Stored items
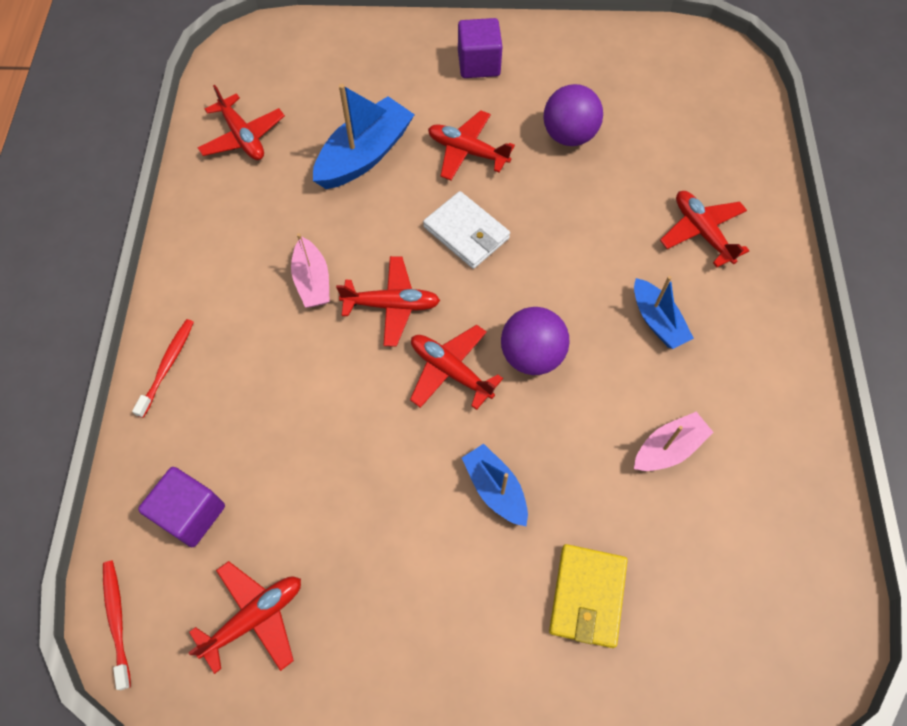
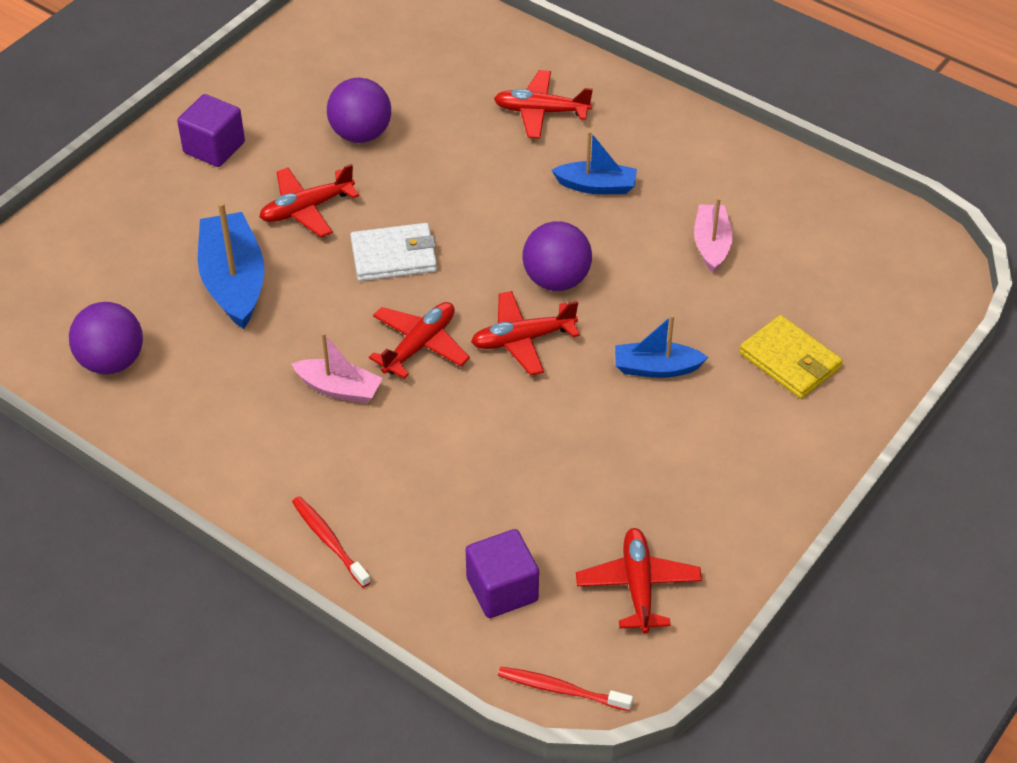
camera: 55 degrees left, 15 degrees down
(243, 137) = (112, 361): red plane -> purple ball

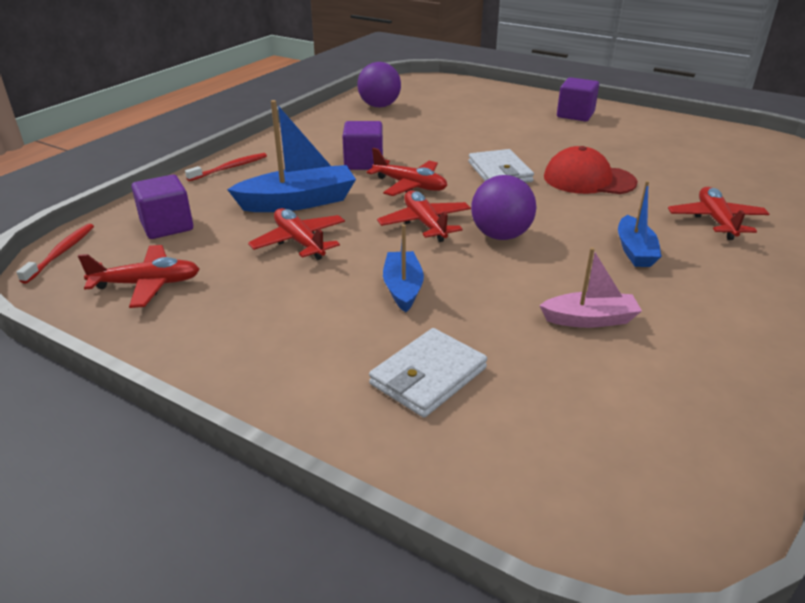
camera: 85 degrees right, 15 degrees down
(234, 281) = (454, 128): blue boat -> blue boat (298, 202)
(306, 209) = (533, 143): red plane -> red plane (299, 242)
(339, 389) = (363, 163): pink boat -> purple cube
(361, 134) = (624, 154): purple ball -> none
(429, 182) = (588, 179): none -> red cap
(790, 360) = (428, 376): yellow wallet -> white wallet

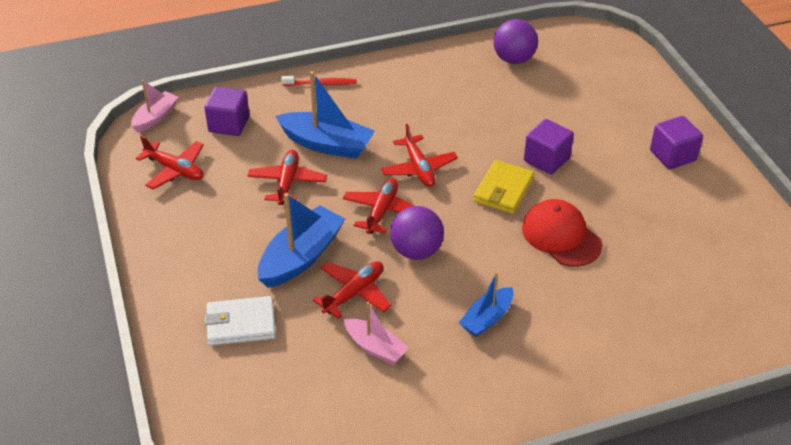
camera: 40 degrees right, 10 degrees up
(61, 253) = (155, 117): red toothbrush -> pink boat
(363, 163) = (416, 126): purple cube -> purple cube (546, 159)
(403, 288) = (301, 257): blue boat -> blue boat, size x1.65
(499, 172) = (503, 190): white wallet -> yellow wallet
(716, 220) = (593, 331): red plane -> red plane (354, 293)

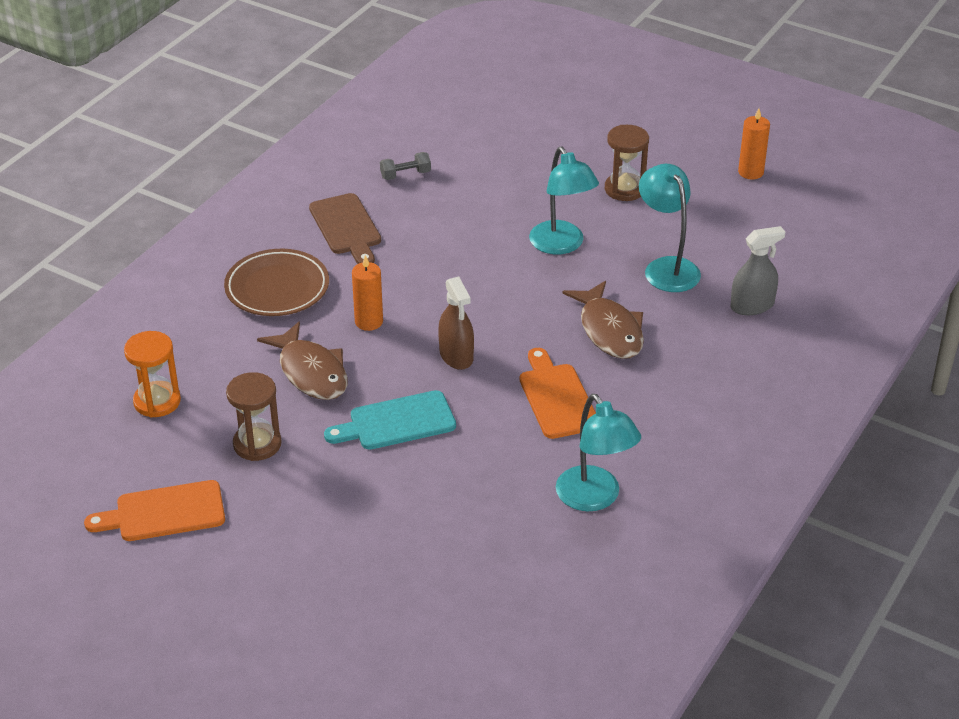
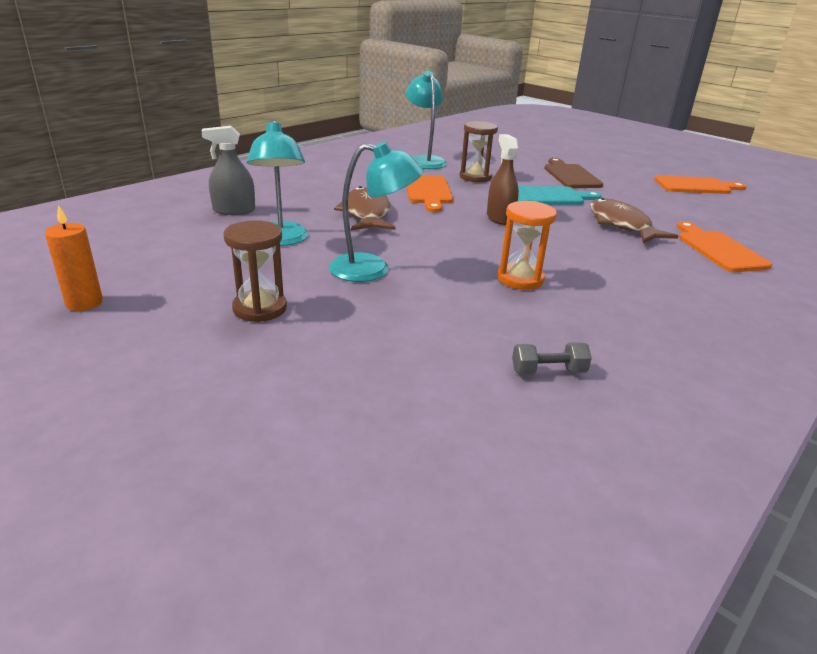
camera: 170 degrees left, 10 degrees down
(157, 401) = (741, 226): orange hourglass -> orange hourglass (520, 279)
(212, 344) = (718, 249): none -> orange cutting board
(257, 444) = (648, 200): brown hourglass -> brown hourglass (475, 177)
(277, 288) = (678, 278): brown plate -> none
(346, 227) = (619, 319): brown cutting board -> brown cutting board (570, 175)
(369, 322) = (577, 244): orange candle -> none
(561, 245) = (372, 269): turquoise lamp -> turquoise lamp turned 105 degrees clockwise

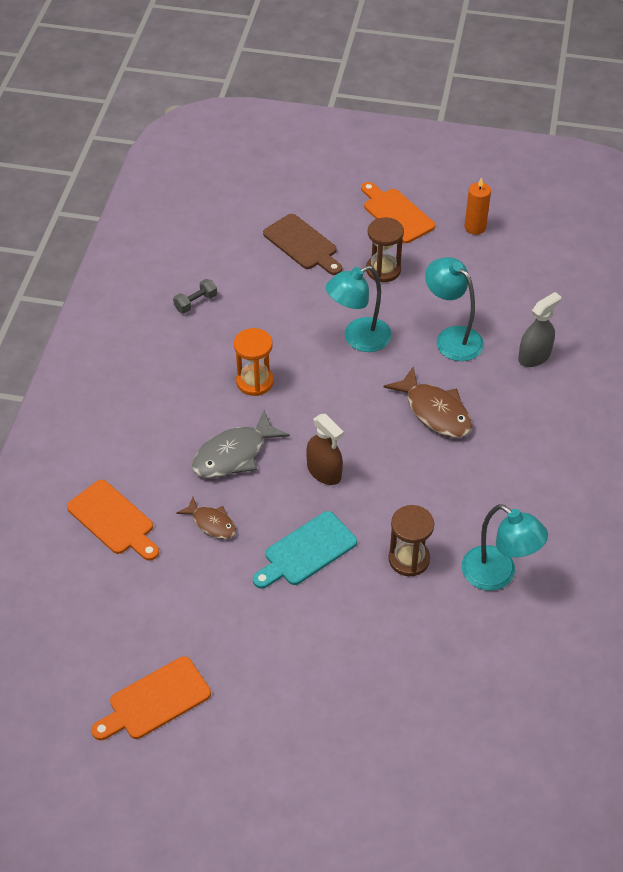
camera: 150 degrees right, 20 degrees up
(428, 192) = (423, 489): orange cutting board -> orange cutting board (396, 214)
(570, 175) = (312, 637): brown cutting board -> brown cutting board (302, 244)
(578, 247) = (234, 454): none -> grey fish
(621, 225) = (211, 523): brown fish -> brown fish, size x0.60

_What you will do_
A word-for-word copy of the records is needed, one that contains no pictures.

_Your response_
camera: 55 degrees left, 15 degrees down
(243, 137) = (112, 361): red plane -> purple ball

camera: 85 degrees right, 15 degrees down
(234, 281) = (454, 128): blue boat -> blue boat (298, 202)
(306, 209) = (533, 143): red plane -> red plane (299, 242)
(339, 389) = (363, 163): pink boat -> purple cube
(361, 134) = (624, 154): purple ball -> none
(429, 182) = (588, 179): none -> red cap
(790, 360) = (428, 376): yellow wallet -> white wallet

camera: 40 degrees right, 10 degrees up
(61, 253) = (155, 117): red toothbrush -> pink boat
(363, 163) = (416, 126): purple cube -> purple cube (546, 159)
(403, 288) = (301, 257): blue boat -> blue boat, size x1.65
(499, 172) = (503, 190): white wallet -> yellow wallet
(716, 220) = (593, 331): red plane -> red plane (354, 293)

camera: 170 degrees left, 10 degrees down
(157, 401) = (741, 226): orange hourglass -> orange hourglass (520, 279)
(212, 344) = (718, 249): none -> orange cutting board
(257, 444) = (648, 200): brown hourglass -> brown hourglass (475, 177)
(277, 288) = (678, 278): brown plate -> none
(346, 227) = (619, 319): brown cutting board -> brown cutting board (570, 175)
(369, 322) = (577, 244): orange candle -> none
(561, 245) = (372, 269): turquoise lamp -> turquoise lamp turned 105 degrees clockwise

camera: 150 degrees right, 20 degrees up
(428, 192) = (423, 489): orange cutting board -> orange cutting board (396, 214)
(570, 175) = (312, 637): brown cutting board -> brown cutting board (302, 244)
(578, 247) = (234, 454): none -> grey fish
(621, 225) = (211, 523): brown fish -> brown fish, size x0.60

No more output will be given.